Copy out every line of the data exactly; do not include the images.

--- Information Enclosed Below ---

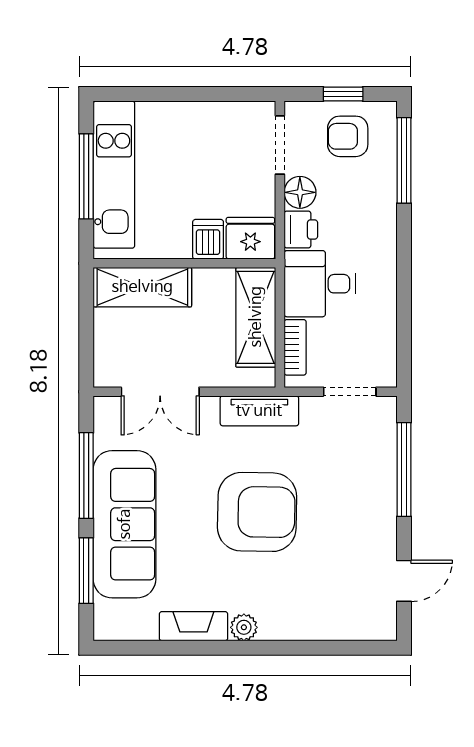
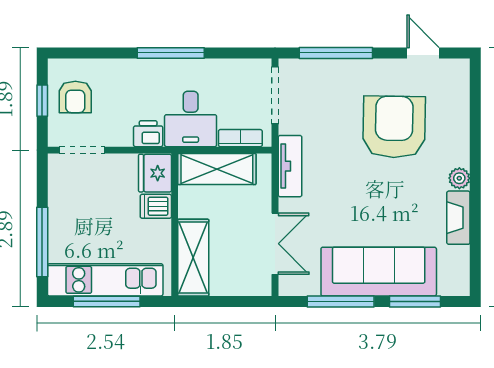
window: (162, 94) -> (42, 242), added
window: (404, 160) -> (171, 53), moved
floor lamp: (300, 192) -> (119, 134), removed
doorway: (350, 392) -> (275, 95), width x1.38
armchair: (257, 512) -> (394, 127), moved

--- End of Enclosed Information ---

Completed task:
window: (162, 94) -> (42, 242), added
window: (404, 160) -> (171, 53), moved
floor lamp: (300, 192) -> (119, 134), removed
doorway: (350, 392) -> (275, 95), width x1.38
armchair: (257, 512) -> (394, 127), moved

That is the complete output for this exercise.